» THE REQUEST
Count the lines in the data below that contain the string "appoggiatura", and give only that number.

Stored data
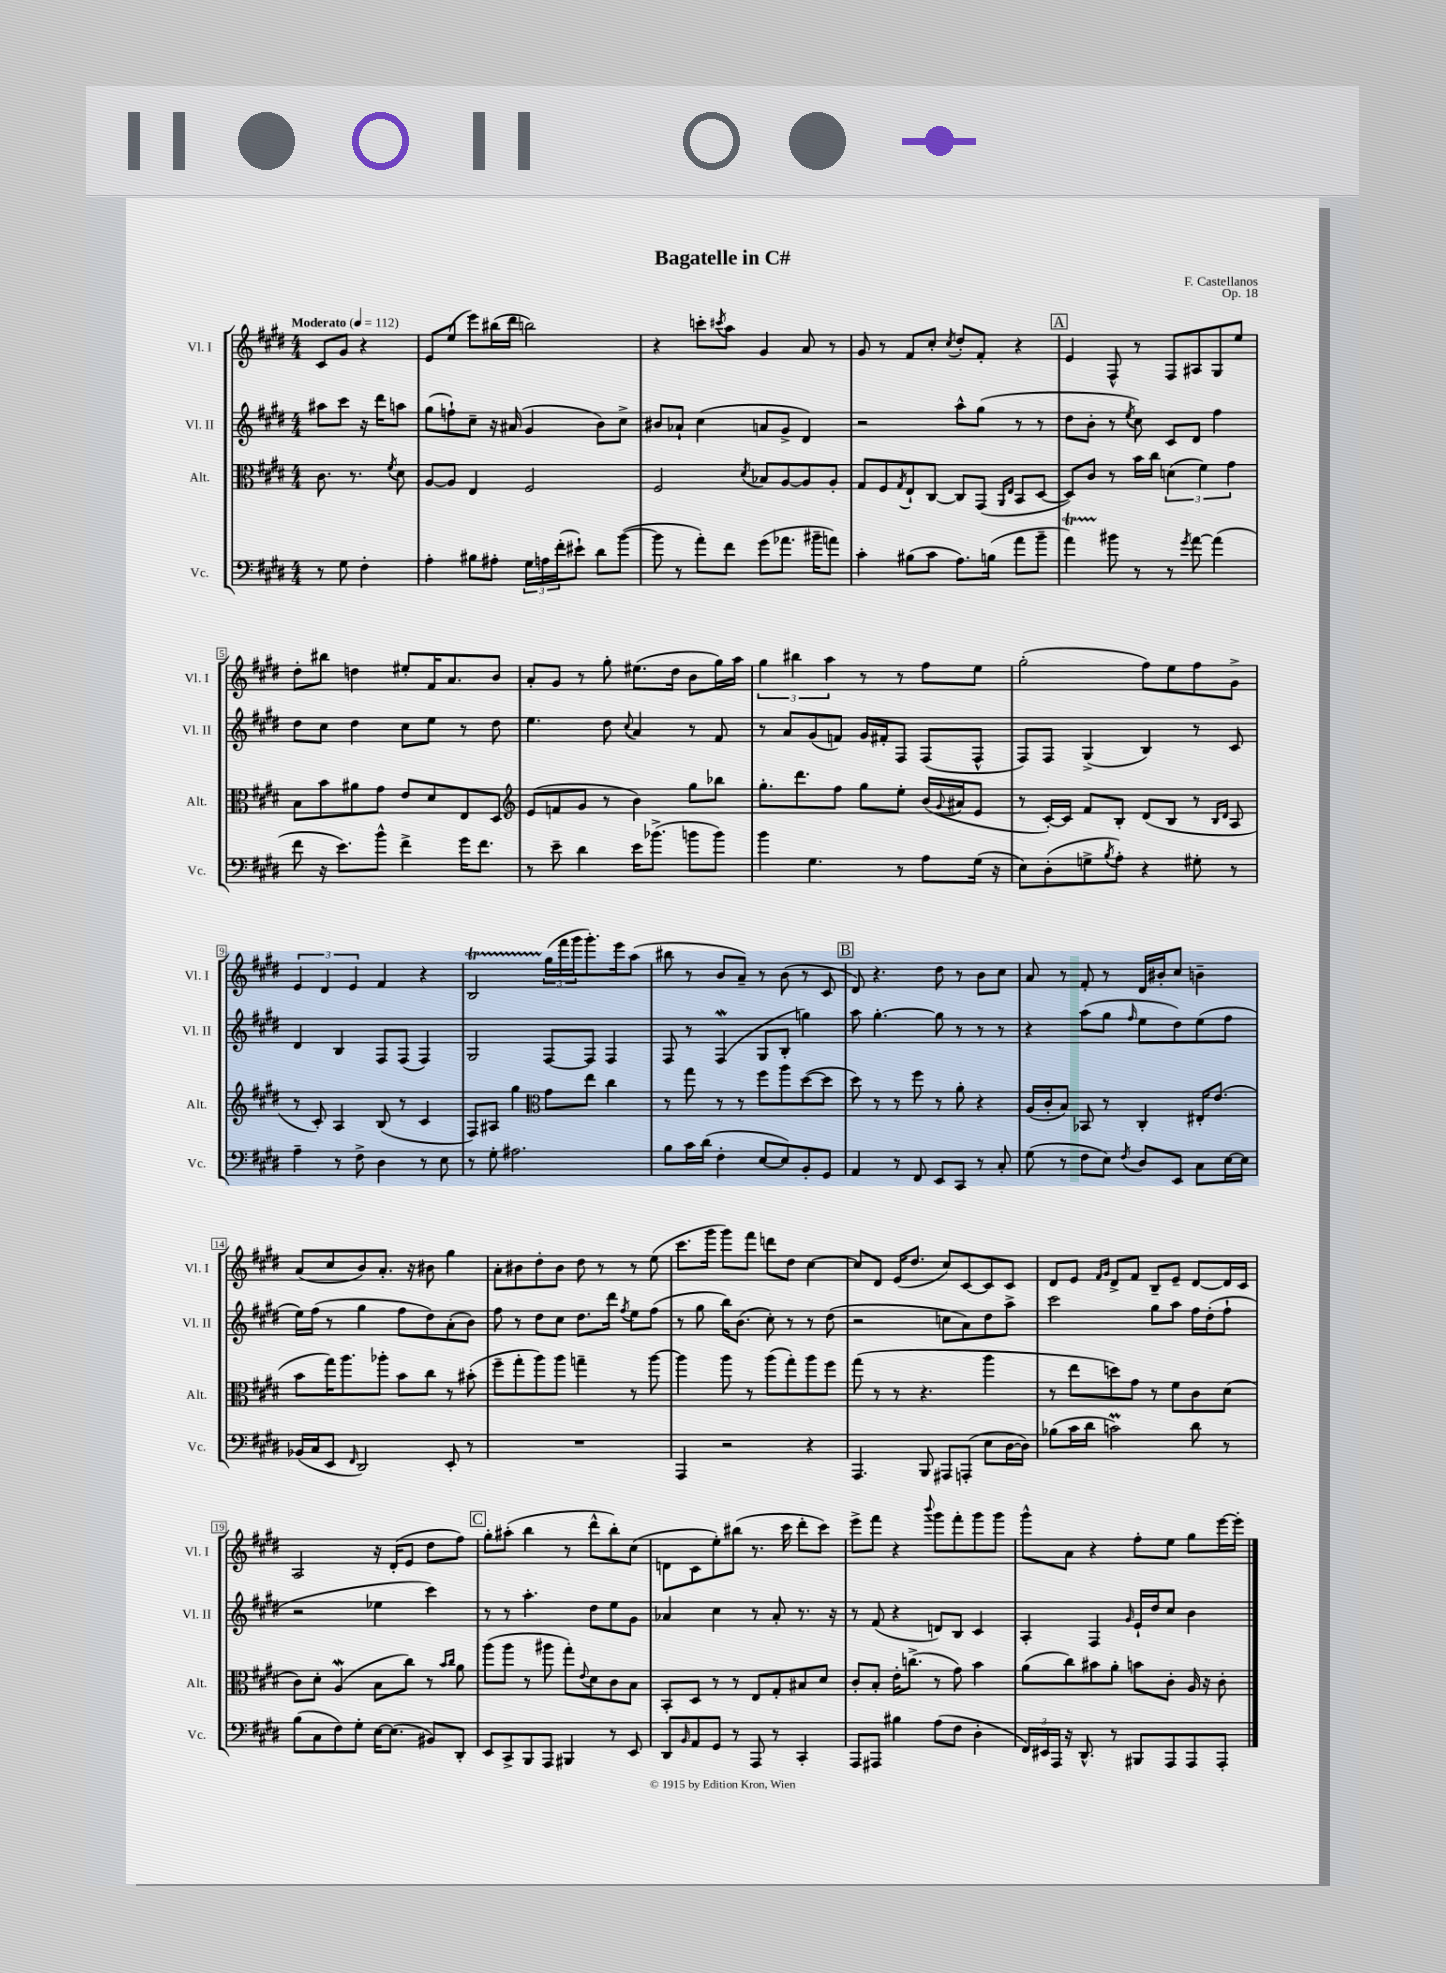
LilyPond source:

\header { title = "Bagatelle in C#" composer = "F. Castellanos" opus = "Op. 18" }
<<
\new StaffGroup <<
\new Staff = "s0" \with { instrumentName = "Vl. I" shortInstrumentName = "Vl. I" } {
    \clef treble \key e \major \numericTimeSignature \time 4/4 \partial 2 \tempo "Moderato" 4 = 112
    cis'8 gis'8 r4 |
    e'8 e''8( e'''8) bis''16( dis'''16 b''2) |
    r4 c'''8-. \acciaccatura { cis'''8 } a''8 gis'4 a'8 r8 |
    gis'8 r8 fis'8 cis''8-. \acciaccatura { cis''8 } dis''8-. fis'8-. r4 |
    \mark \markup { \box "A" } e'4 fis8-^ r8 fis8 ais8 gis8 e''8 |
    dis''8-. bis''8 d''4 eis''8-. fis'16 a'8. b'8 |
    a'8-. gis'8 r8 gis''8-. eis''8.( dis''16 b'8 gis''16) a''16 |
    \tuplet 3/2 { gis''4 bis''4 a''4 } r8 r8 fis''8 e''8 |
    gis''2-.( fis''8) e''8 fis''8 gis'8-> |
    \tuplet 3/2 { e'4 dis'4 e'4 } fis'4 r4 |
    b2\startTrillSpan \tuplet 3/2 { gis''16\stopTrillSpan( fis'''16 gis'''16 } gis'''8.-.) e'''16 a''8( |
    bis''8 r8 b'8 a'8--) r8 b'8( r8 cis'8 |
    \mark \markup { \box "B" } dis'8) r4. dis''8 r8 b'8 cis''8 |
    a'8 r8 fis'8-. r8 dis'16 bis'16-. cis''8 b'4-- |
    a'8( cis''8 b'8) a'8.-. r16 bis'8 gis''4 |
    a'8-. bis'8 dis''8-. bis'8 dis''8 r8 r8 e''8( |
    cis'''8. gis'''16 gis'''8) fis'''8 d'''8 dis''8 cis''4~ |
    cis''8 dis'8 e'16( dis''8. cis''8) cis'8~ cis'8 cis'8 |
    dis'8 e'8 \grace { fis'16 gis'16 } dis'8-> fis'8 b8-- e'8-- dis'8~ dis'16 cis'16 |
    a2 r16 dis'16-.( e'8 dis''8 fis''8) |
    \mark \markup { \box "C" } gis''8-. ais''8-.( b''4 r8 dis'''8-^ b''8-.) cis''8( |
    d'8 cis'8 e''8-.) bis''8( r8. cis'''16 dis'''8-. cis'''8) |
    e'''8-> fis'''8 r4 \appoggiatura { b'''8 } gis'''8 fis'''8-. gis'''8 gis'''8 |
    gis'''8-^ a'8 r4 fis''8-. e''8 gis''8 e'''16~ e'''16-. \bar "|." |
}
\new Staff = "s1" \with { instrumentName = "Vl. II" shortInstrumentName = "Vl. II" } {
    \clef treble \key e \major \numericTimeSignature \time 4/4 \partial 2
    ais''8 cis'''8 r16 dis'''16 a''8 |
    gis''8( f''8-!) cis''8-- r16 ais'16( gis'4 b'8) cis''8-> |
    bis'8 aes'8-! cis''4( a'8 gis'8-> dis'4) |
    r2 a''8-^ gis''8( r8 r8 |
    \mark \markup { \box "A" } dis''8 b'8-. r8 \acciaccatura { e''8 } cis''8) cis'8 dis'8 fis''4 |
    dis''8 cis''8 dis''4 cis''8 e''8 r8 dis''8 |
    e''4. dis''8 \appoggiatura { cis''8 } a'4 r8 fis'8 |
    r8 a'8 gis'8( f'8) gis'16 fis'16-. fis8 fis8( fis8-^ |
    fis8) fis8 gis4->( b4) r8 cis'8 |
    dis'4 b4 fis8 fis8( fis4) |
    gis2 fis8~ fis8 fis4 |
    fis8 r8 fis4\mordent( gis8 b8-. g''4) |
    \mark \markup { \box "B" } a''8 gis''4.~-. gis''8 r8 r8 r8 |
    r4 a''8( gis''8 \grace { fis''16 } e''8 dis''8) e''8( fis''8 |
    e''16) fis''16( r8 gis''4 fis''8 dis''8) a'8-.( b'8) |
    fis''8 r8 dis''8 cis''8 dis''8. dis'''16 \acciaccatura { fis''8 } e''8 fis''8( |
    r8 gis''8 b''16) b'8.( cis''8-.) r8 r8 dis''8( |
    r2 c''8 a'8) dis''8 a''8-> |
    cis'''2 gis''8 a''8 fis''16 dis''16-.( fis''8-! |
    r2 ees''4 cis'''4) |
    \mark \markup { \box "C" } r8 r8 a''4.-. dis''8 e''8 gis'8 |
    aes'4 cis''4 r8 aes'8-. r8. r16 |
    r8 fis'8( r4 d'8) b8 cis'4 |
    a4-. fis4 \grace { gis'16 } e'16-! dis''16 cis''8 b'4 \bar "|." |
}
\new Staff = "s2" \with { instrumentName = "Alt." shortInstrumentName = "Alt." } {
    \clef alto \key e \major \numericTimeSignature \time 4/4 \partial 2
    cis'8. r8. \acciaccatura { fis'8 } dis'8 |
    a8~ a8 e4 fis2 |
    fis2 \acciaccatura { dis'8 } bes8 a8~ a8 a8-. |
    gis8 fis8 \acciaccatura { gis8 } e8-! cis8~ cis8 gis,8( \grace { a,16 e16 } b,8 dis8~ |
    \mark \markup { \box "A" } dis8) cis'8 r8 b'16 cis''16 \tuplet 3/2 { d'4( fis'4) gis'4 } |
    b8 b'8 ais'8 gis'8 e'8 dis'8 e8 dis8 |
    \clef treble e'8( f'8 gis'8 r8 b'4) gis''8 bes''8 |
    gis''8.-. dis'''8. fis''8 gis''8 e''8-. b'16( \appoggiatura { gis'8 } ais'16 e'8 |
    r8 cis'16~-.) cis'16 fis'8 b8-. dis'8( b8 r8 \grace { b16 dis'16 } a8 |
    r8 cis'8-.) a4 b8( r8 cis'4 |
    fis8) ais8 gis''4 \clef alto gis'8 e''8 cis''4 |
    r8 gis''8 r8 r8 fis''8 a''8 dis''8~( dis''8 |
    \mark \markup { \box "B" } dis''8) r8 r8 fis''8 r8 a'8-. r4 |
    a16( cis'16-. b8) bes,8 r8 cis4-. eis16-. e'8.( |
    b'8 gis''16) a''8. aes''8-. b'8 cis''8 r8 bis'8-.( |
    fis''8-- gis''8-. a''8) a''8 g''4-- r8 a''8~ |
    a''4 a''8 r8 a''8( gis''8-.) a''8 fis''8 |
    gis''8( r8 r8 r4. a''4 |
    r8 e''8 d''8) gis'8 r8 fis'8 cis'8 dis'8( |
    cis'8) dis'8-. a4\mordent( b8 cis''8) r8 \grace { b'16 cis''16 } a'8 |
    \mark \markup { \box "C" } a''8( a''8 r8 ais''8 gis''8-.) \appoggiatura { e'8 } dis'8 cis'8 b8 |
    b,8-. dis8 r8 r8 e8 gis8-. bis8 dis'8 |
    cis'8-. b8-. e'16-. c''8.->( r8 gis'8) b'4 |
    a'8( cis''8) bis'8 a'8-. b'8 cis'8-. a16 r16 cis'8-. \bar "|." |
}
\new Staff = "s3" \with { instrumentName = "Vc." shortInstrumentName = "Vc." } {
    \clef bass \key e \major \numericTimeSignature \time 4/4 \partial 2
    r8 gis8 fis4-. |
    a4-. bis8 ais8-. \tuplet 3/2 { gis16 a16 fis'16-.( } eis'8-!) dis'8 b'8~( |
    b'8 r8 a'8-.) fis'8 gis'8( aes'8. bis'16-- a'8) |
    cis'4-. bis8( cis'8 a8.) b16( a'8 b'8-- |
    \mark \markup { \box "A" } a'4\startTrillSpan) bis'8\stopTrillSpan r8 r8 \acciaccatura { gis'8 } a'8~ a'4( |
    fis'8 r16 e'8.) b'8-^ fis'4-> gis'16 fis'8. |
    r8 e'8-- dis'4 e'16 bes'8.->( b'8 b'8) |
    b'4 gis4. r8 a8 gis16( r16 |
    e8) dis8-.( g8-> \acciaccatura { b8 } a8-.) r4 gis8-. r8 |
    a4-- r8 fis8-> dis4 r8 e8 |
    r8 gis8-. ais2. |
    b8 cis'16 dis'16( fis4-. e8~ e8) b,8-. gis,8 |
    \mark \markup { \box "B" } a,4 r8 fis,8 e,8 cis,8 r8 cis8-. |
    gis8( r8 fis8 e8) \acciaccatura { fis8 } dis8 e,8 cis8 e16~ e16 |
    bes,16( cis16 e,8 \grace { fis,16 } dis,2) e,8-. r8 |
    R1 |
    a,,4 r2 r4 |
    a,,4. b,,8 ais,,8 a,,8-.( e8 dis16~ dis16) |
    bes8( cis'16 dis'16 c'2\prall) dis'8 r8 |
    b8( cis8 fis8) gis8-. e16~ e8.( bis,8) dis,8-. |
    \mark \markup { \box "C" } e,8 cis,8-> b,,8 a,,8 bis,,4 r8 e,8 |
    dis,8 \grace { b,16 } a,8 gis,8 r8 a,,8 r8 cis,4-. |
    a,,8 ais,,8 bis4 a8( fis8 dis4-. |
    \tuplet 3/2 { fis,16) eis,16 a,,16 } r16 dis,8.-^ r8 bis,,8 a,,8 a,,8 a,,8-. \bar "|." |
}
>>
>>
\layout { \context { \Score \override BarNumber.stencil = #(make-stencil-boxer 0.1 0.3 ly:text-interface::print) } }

==

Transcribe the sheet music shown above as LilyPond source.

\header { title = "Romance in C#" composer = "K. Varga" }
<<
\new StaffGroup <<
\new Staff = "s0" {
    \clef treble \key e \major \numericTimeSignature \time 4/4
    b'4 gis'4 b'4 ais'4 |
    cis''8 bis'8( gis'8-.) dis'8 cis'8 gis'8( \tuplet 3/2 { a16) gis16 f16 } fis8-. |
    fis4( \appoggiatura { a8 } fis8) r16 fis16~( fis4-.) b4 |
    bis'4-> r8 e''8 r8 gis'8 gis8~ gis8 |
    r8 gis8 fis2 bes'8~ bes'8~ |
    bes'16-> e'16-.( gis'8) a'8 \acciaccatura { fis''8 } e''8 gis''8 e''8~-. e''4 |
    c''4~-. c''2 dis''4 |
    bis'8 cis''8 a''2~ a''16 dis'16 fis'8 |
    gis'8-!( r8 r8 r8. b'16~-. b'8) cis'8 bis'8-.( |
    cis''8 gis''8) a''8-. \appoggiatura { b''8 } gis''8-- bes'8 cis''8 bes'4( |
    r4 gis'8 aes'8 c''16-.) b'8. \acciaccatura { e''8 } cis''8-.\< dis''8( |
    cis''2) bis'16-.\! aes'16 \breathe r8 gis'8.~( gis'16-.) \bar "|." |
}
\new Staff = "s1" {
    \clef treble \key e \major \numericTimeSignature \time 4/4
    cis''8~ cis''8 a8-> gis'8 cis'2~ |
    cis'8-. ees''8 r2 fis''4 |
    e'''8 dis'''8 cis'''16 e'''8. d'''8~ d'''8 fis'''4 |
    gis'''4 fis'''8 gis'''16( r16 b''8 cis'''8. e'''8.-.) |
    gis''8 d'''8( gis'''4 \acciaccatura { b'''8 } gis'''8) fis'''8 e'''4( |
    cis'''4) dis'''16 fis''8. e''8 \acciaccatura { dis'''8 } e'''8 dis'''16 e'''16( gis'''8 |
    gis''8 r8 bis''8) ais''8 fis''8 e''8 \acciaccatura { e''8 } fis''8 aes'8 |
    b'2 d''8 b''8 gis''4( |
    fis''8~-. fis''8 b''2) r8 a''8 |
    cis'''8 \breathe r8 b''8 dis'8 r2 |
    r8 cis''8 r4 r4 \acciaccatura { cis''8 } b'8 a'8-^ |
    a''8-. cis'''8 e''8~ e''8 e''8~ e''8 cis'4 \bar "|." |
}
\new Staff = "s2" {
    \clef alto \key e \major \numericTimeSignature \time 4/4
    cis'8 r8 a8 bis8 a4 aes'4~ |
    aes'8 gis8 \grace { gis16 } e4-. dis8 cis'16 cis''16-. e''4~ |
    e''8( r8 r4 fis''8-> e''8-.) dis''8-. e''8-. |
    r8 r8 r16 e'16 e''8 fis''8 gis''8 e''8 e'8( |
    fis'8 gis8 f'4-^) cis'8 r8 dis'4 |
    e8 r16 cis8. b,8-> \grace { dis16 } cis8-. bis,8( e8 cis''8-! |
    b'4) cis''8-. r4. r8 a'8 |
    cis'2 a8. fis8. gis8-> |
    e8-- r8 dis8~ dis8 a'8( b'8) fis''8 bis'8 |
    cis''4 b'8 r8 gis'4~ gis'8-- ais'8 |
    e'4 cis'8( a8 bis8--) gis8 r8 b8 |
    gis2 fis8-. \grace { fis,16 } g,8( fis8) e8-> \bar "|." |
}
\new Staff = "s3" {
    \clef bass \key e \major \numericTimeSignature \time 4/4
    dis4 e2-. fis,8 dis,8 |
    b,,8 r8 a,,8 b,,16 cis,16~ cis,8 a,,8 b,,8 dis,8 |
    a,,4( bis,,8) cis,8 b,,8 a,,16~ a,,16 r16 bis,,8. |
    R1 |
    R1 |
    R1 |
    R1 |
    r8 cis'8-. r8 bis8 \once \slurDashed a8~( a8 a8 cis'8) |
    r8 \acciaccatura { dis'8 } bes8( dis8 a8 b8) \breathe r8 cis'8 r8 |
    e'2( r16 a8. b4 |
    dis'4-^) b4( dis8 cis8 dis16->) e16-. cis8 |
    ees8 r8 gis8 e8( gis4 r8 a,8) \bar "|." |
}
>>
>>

» ANSWER TO THIS TASK
6